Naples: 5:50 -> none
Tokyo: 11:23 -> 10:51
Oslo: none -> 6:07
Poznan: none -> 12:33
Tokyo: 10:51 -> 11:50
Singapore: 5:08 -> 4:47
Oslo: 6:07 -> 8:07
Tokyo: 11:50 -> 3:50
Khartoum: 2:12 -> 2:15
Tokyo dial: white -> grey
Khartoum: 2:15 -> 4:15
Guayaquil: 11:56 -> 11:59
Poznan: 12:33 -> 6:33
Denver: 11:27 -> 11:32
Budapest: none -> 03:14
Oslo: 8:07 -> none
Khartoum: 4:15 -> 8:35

* **What is expected**
Print these rows again, every one of them, with nothing changed.

* **Task output**
Naples: 5:50 -> none
Tokyo: 11:23 -> 10:51
Oslo: none -> 6:07
Poznan: none -> 12:33
Tokyo: 10:51 -> 11:50
Singapore: 5:08 -> 4:47
Oslo: 6:07 -> 8:07
Tokyo: 11:50 -> 3:50
Khartoum: 2:12 -> 2:15
Tokyo dial: white -> grey
Khartoum: 2:15 -> 4:15
Guayaquil: 11:56 -> 11:59
Poznan: 12:33 -> 6:33
Denver: 11:27 -> 11:32
Budapest: none -> 03:14
Oslo: 8:07 -> none
Khartoum: 4:15 -> 8:35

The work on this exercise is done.